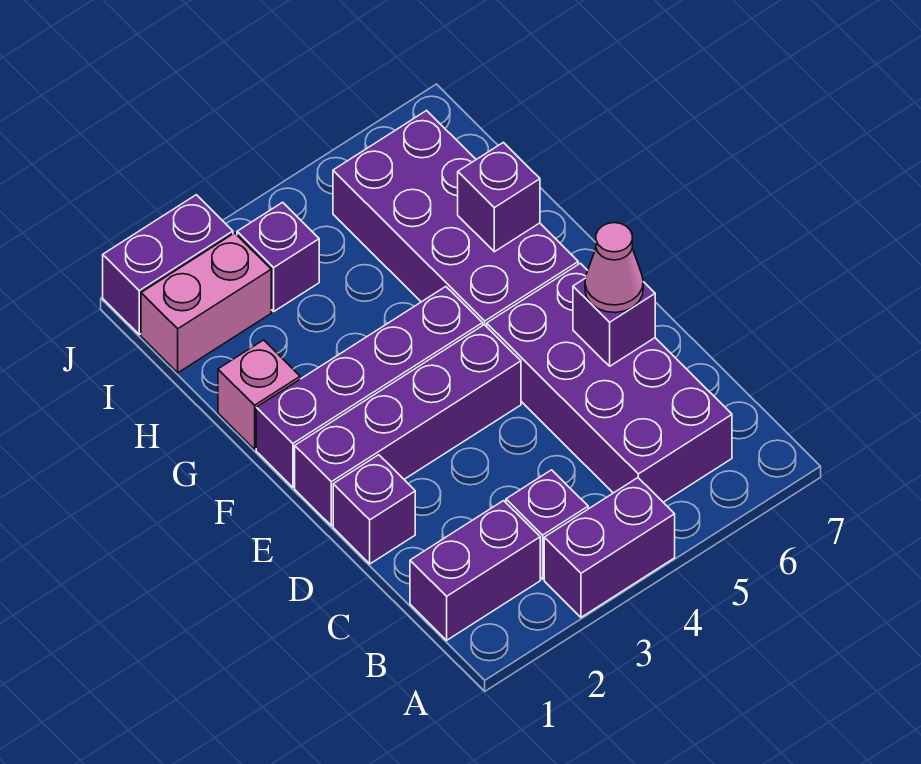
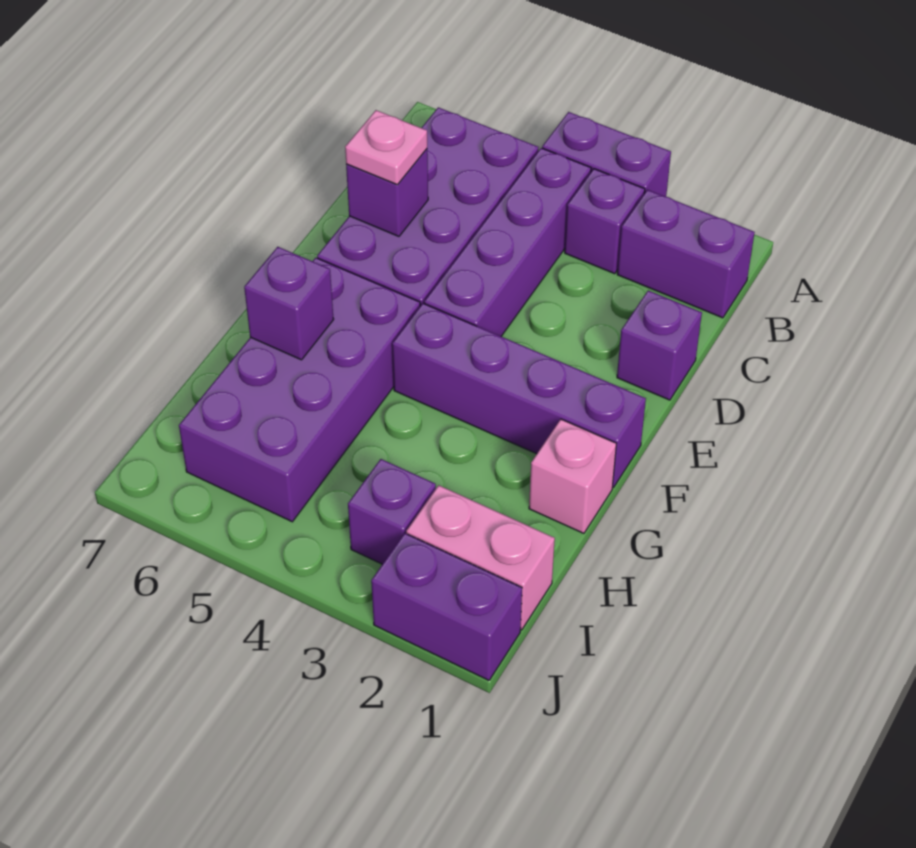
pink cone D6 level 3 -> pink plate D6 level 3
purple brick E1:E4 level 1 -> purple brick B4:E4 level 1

────────────────────────────────────────

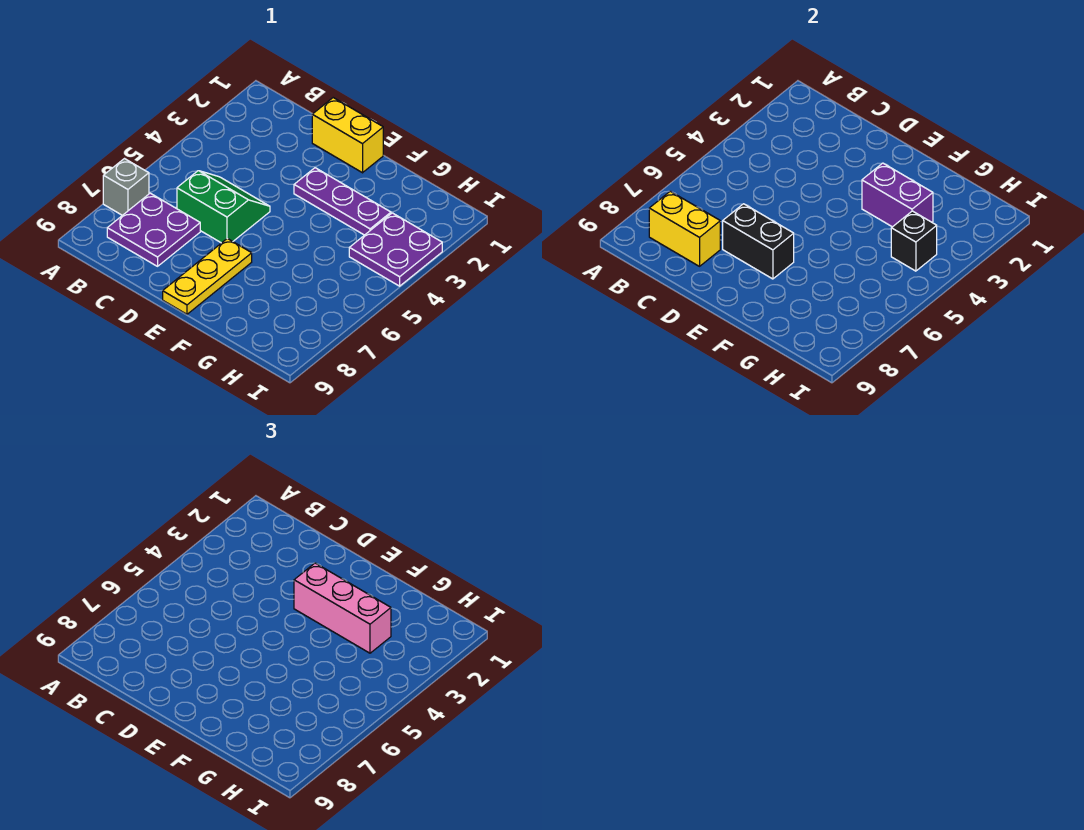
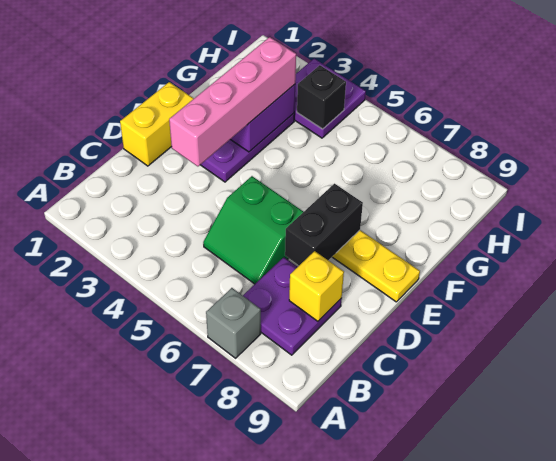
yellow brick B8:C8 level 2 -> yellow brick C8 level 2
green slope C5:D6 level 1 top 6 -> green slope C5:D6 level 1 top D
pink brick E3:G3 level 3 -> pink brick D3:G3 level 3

────────────────────────────────────────

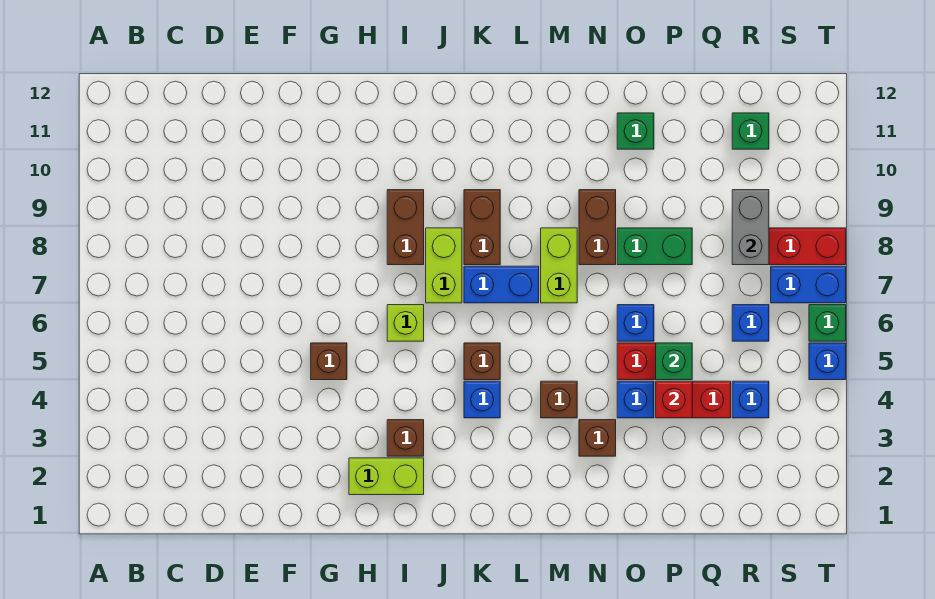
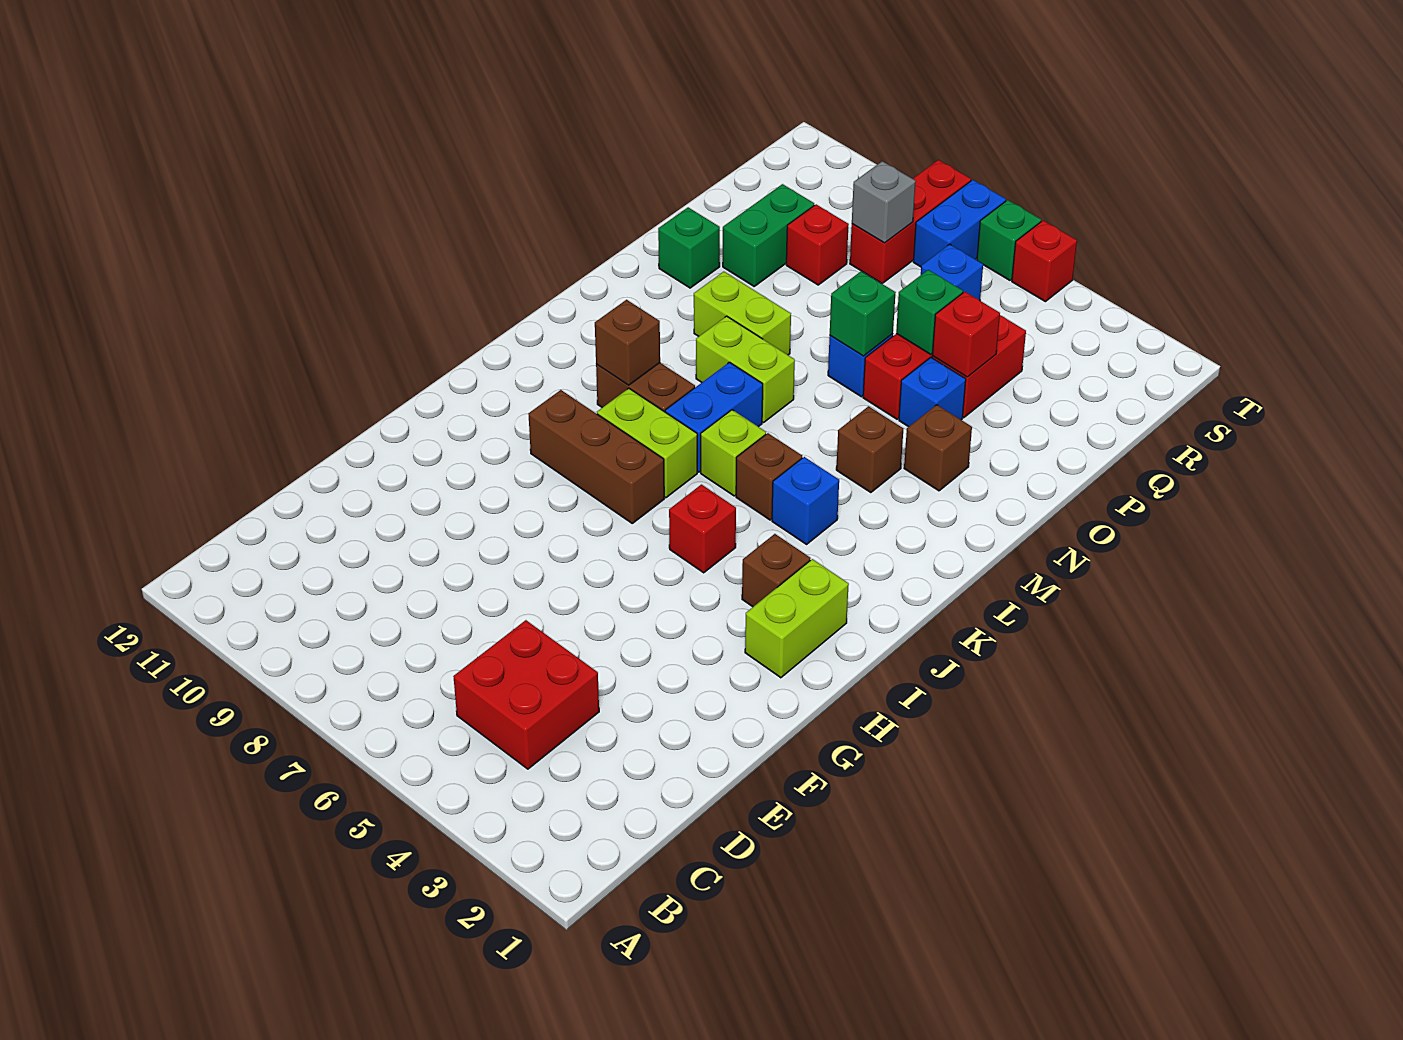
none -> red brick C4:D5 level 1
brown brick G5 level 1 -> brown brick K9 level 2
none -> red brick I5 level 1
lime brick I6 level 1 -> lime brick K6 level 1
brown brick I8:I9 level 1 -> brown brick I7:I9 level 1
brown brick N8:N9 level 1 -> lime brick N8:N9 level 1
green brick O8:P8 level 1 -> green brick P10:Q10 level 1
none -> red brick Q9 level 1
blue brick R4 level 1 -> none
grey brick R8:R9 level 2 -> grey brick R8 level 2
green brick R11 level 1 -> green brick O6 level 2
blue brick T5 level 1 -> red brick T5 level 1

────────────────────────────────────────

## Work item
From the records above, return each line that has the string "pink".

## Completed exercise
pink cone D6 level 3 -> pink plate D6 level 3
pink brick E3:G3 level 3 -> pink brick D3:G3 level 3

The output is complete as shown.